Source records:
——————

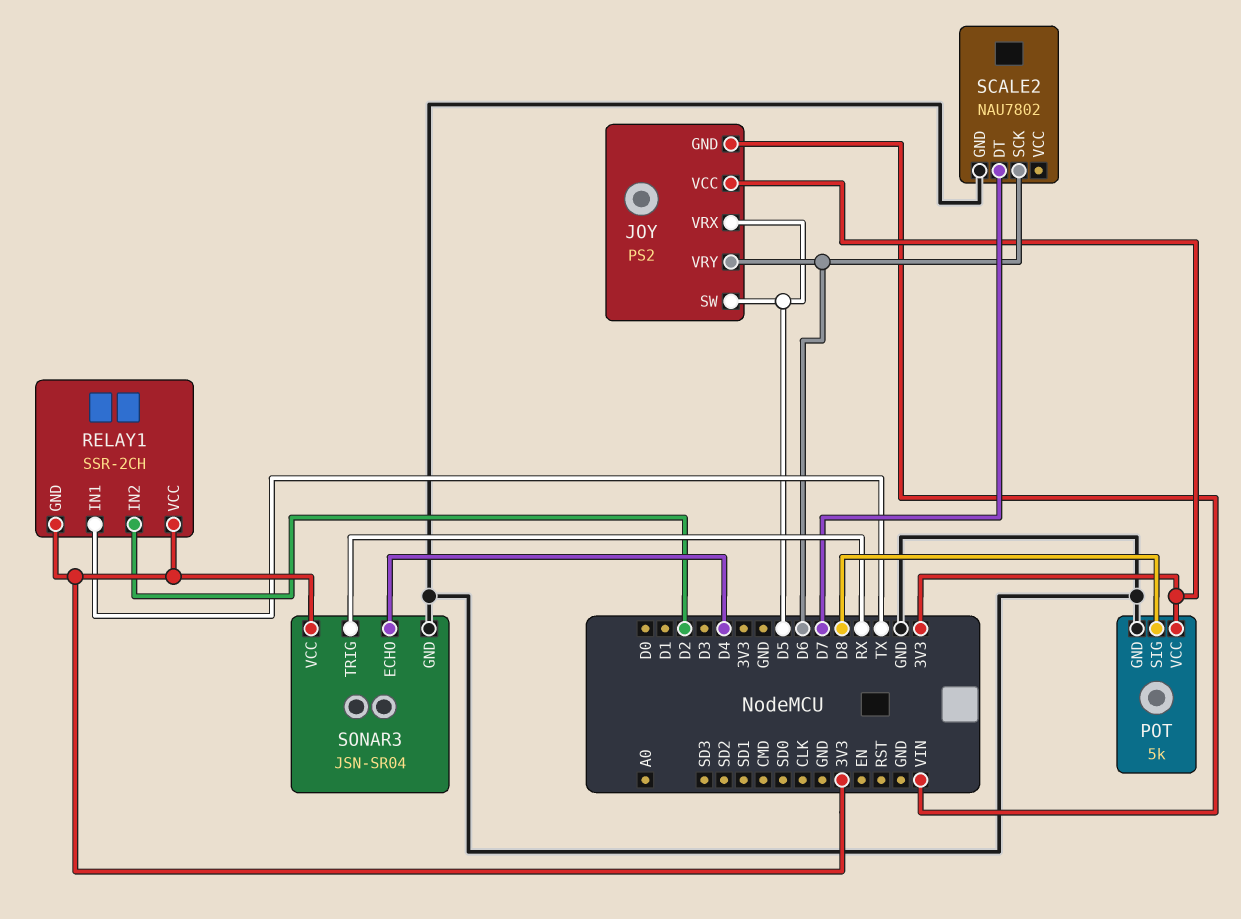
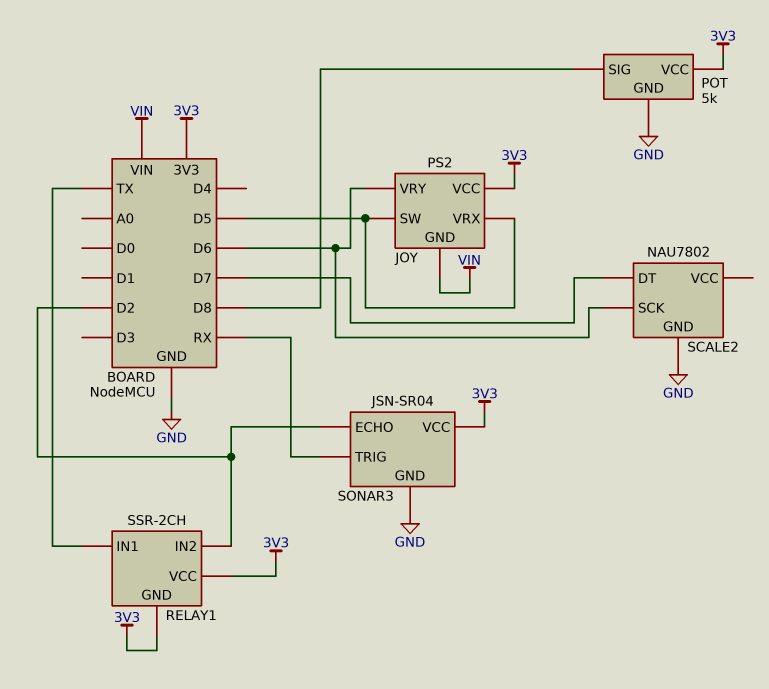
SONAR3 pin ECHO: D4 -> D2

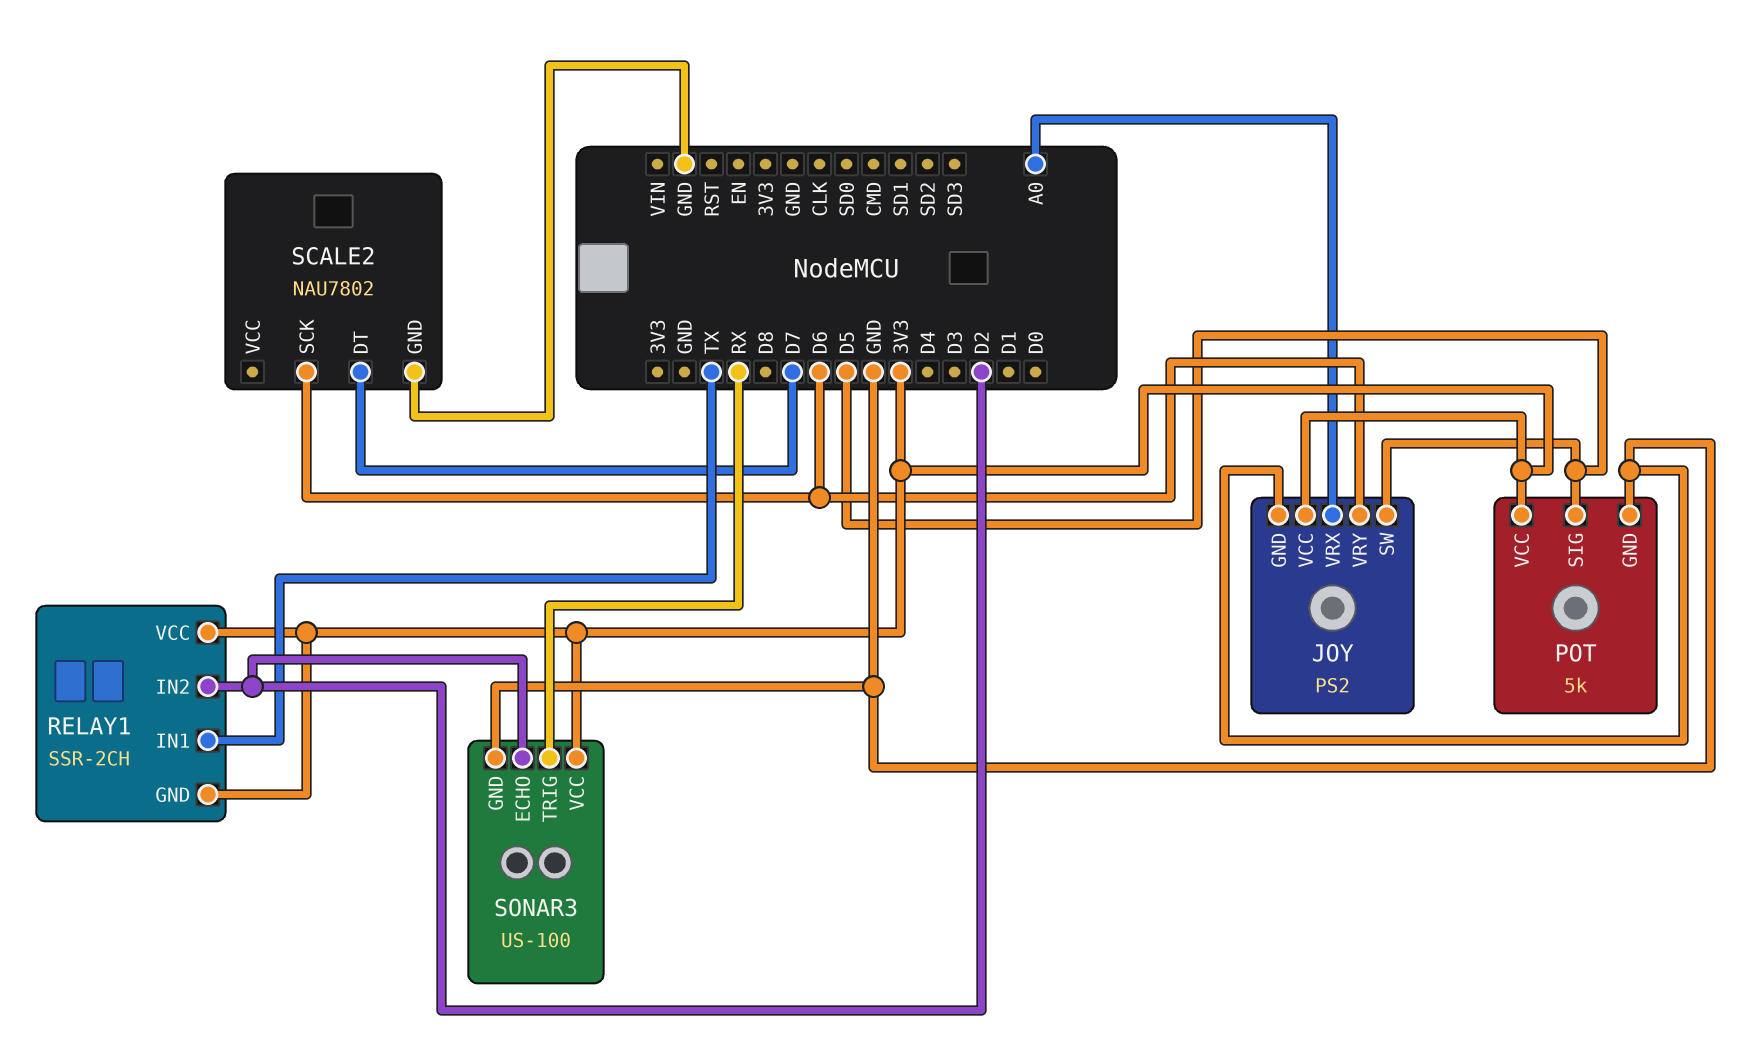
JOY pin GND: VIN -> GND
JOY pin VRX: D5 -> A0
POT pin SIG: D8 -> D5
SONAR3: JSN-SR04 -> US-100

——————

Exactly retype each record above, dropping images.

SONAR3 pin ECHO: D4 -> D2

JOY pin GND: VIN -> GND
JOY pin VRX: D5 -> A0
POT pin SIG: D8 -> D5
SONAR3: JSN-SR04 -> US-100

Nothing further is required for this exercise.